_EXERCISE_
Transcribe the whole listing below. Pictures do not go in the copy.

┌─ DATA FOR THE TASK

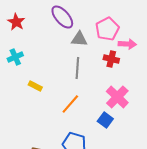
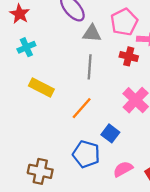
cyan cross: (15, 57) -> (26, 47), moved
yellow rectangle: (35, 86) -> (41, 87), size x1.5
blue square: (105, 120) -> (110, 133), moved

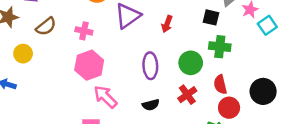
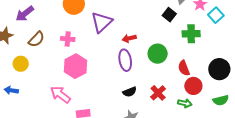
black square: (211, 17) -> (169, 15), turned 32
red arrow: (167, 24) -> (129, 38), moved, turned 64
green cross: (220, 47) -> (191, 34), moved
red cross: (187, 95) -> (158, 93), moved
pink arrow: (105, 97) -> (60, 95), moved

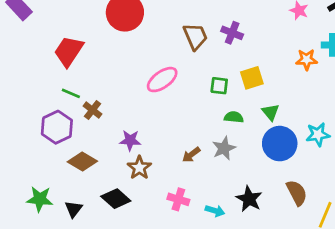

└─

_RESULT FOR THIS TASK_
cyan cross: (15, 57) -> (26, 47), moved
yellow rectangle: (35, 86) -> (41, 87), size x1.5
blue square: (105, 120) -> (110, 133), moved

black square: (211, 17) -> (169, 15), turned 32
red arrow: (167, 24) -> (129, 38), moved, turned 64
green cross: (220, 47) -> (191, 34), moved
red cross: (187, 95) -> (158, 93), moved
pink arrow: (105, 97) -> (60, 95), moved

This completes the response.